• Problem to work on:
Collect every line in the records below that contains the word "degrees".

BEGIN

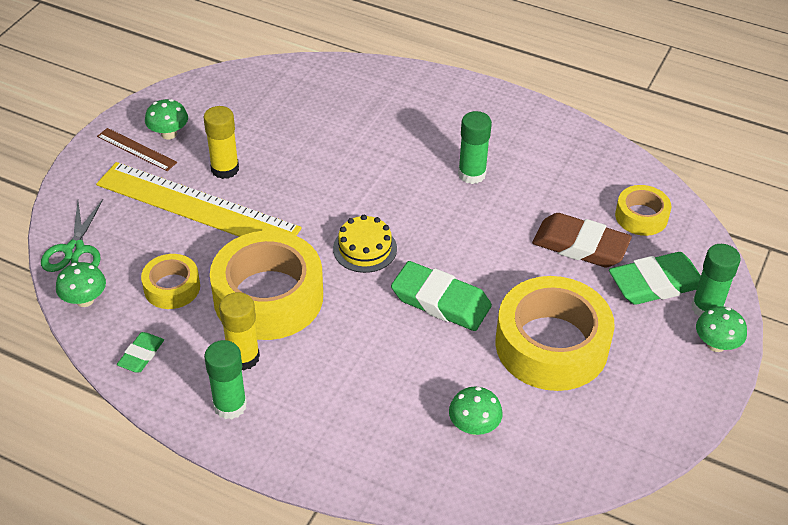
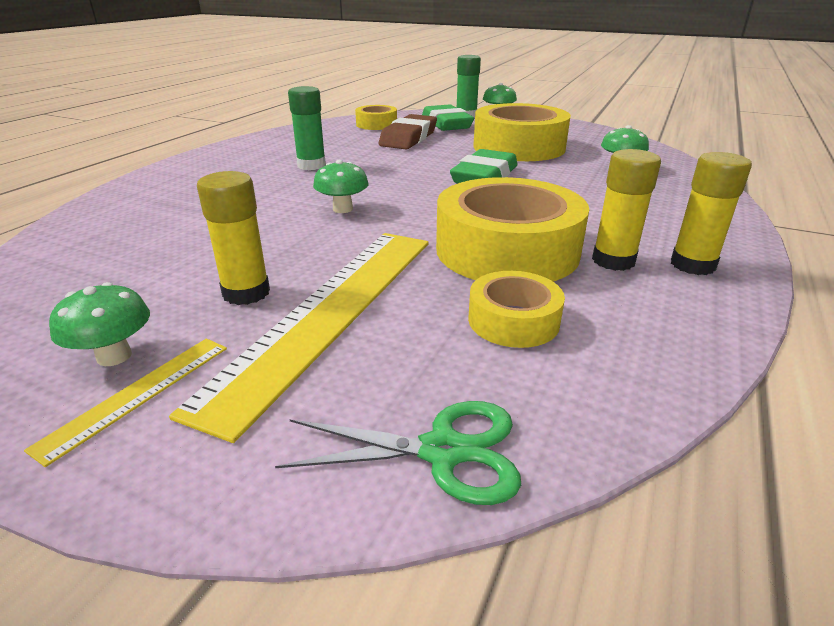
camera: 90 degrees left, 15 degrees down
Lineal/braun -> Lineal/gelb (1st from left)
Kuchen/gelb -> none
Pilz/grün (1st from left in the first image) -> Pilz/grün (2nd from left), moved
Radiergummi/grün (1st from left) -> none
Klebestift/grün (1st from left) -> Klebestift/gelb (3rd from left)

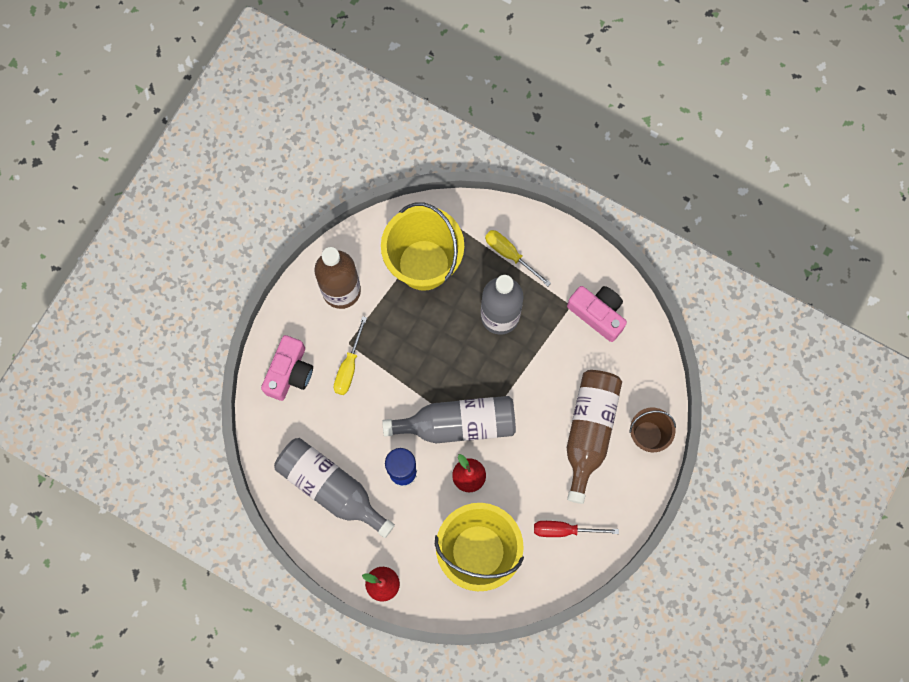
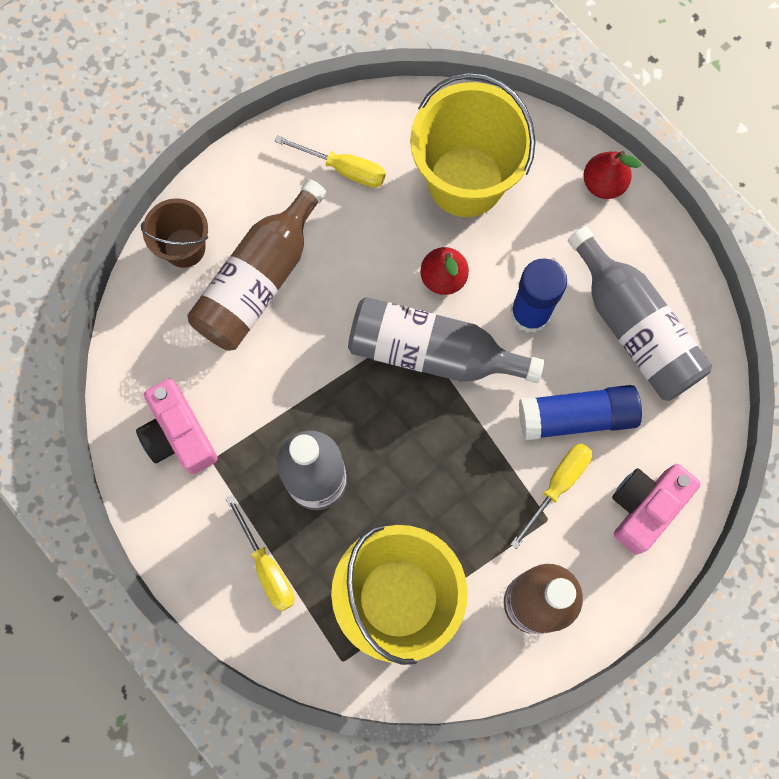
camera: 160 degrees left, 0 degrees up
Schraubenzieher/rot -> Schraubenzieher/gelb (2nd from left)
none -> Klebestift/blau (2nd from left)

END

• Answer for the task:
camera: 90 degrees left, 15 degrees down
camera: 160 degrees left, 0 degrees up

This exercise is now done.